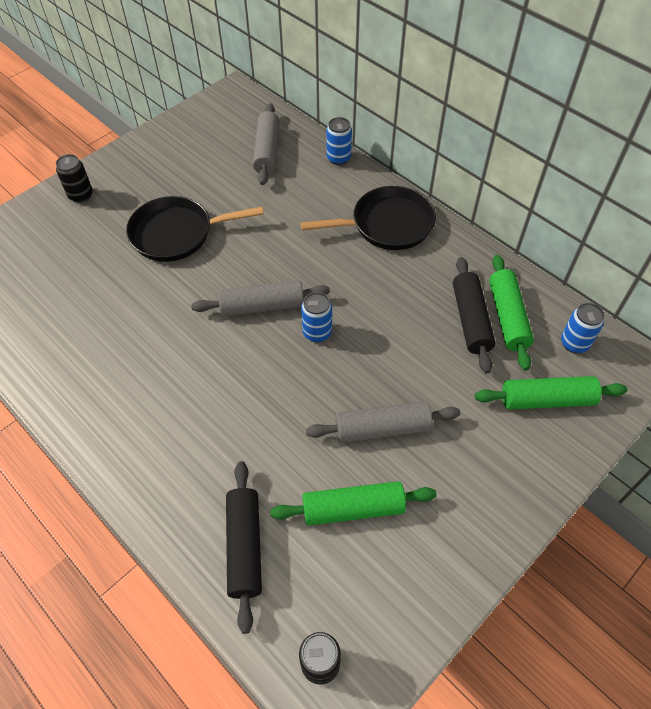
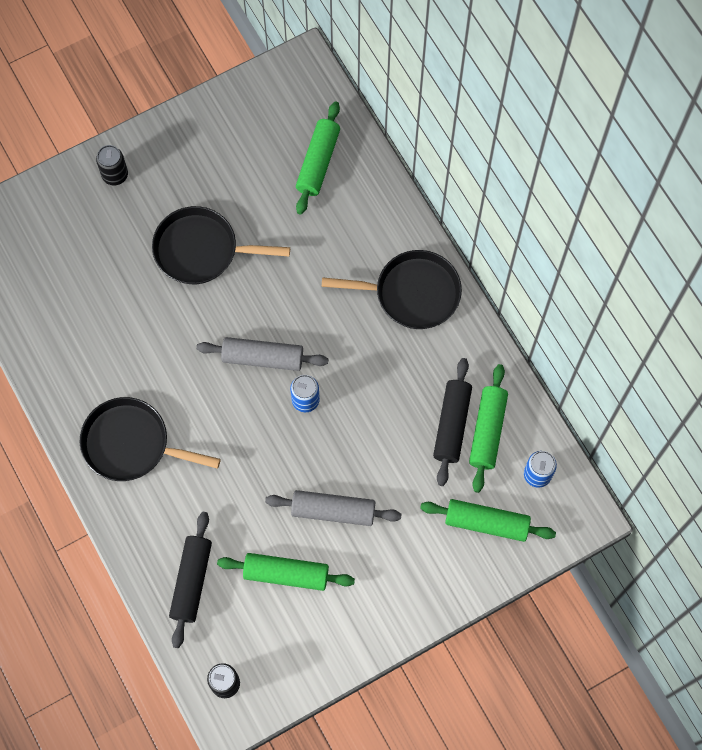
camera: 15 degrees right, 15 degrees up
(141, 417) = (131, 444): none -> black pan
(267, 151) = (318, 162): grey rolling pin -> green rolling pin
(338, 158) = (390, 192): blue can -> none

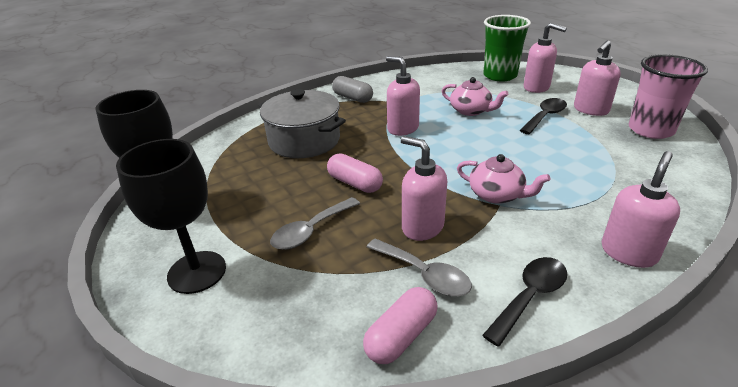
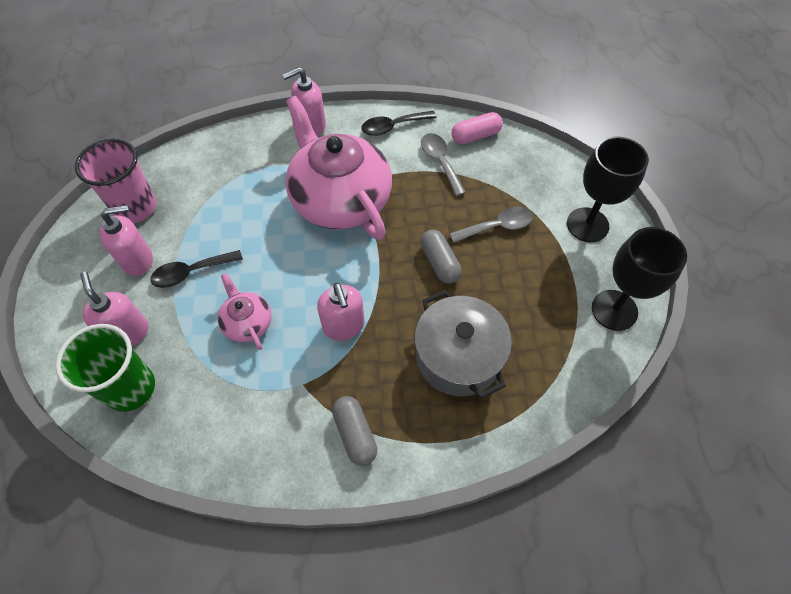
camera: 155 degrees left, 25 degrees up
(355, 183) = (439, 263): pink capsule -> grey capsule
(422, 227) = (416, 195): pink soap dispenser -> none
(497, 195) = (340, 199): pink teapot -> pink teapot, size x2.22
-*-
## What you will do
Output a verbatim copy of the entries and skip the pictures.

## Response to the task
camera: 15 degrees right, 15 degrees up
(141, 417) = (131, 444): none -> black pan
(267, 151) = (318, 162): grey rolling pin -> green rolling pin
(338, 158) = (390, 192): blue can -> none

camera: 155 degrees left, 25 degrees up
(355, 183) = (439, 263): pink capsule -> grey capsule
(422, 227) = (416, 195): pink soap dispenser -> none
(497, 195) = (340, 199): pink teapot -> pink teapot, size x2.22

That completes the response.